= Beginning of Section =

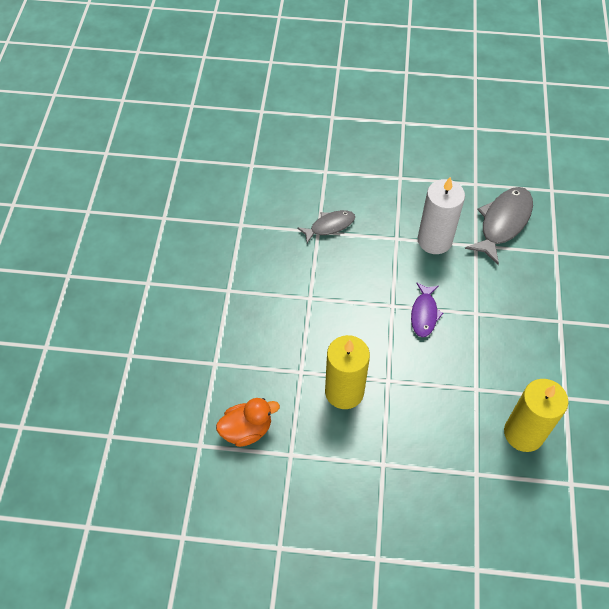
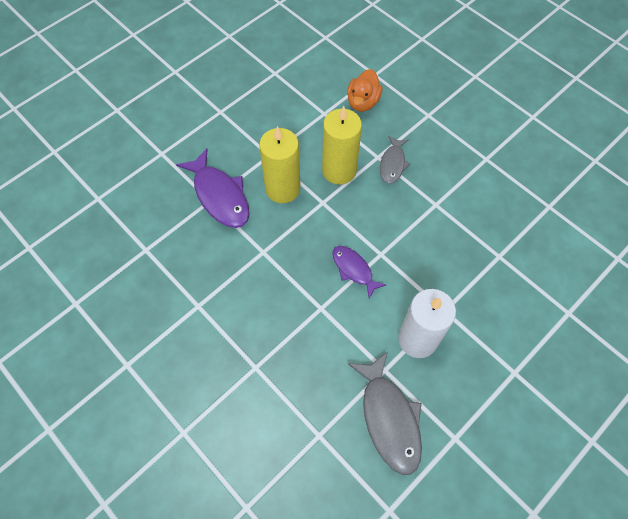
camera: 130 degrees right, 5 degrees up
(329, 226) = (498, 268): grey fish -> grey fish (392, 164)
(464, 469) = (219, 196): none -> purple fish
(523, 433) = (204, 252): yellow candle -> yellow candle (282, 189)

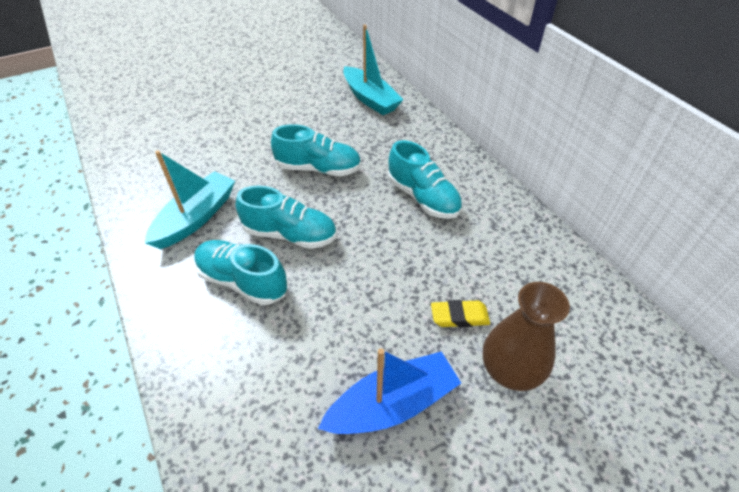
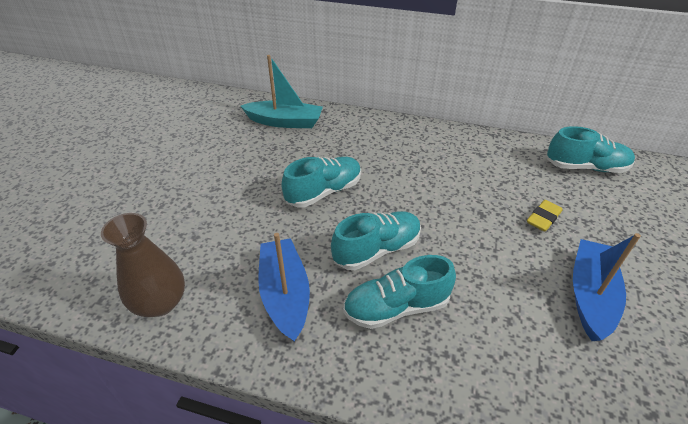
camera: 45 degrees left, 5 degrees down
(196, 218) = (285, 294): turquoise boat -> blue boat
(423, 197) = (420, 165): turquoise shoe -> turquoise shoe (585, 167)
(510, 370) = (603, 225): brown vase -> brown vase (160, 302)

= End of Section =
= Beginning of Section =

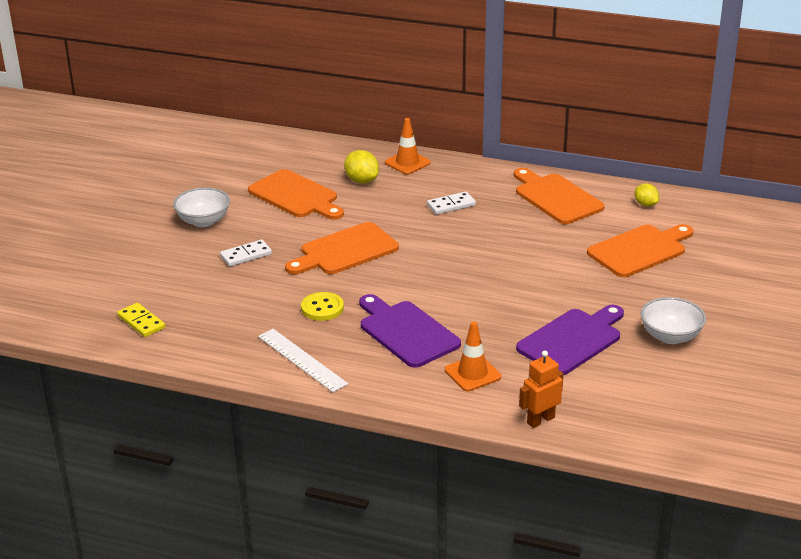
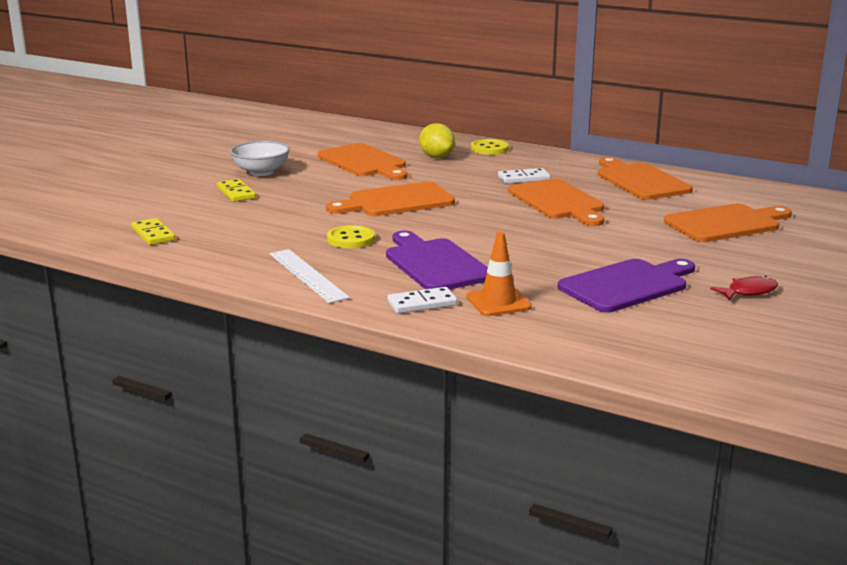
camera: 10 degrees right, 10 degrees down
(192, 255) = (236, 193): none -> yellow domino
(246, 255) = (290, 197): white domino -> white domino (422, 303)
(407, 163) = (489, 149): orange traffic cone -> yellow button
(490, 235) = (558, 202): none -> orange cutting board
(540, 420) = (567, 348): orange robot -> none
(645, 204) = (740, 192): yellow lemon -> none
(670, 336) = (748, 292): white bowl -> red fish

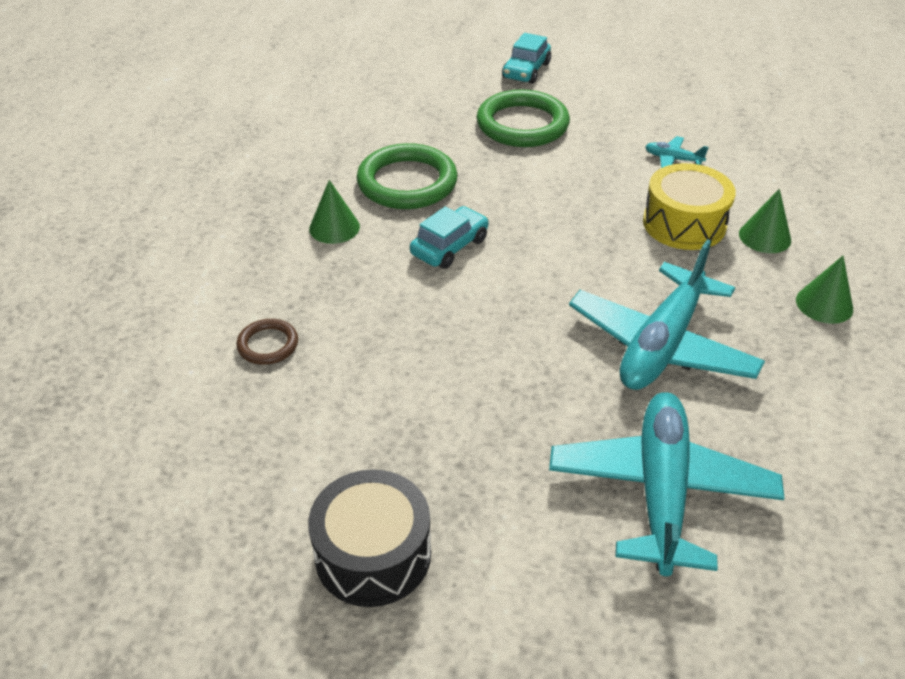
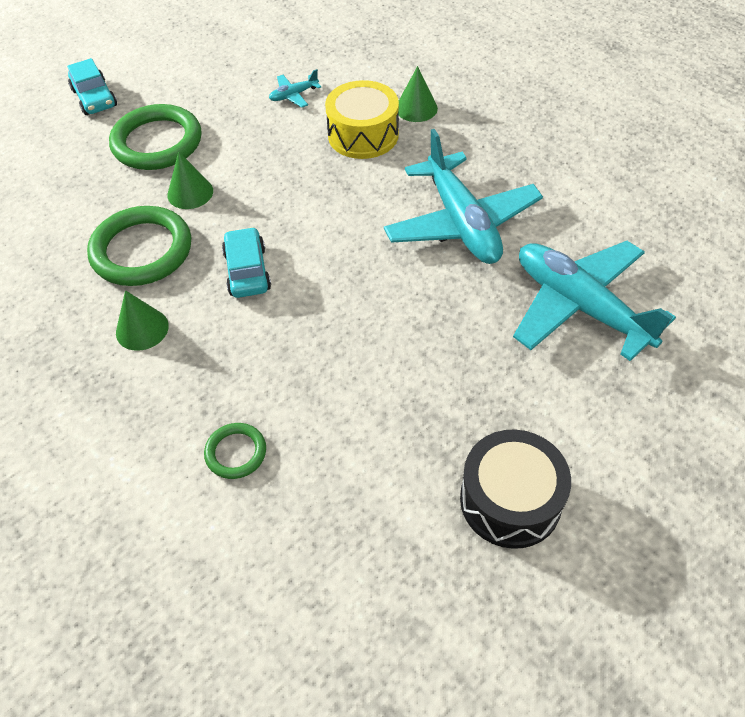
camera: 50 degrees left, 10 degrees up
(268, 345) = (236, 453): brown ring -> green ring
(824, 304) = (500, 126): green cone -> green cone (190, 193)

= End of Section =

▶ _Exercise goal_
Count the lines in the records above that contain the word "domino", and give only the number.

▶ _Solution below_
2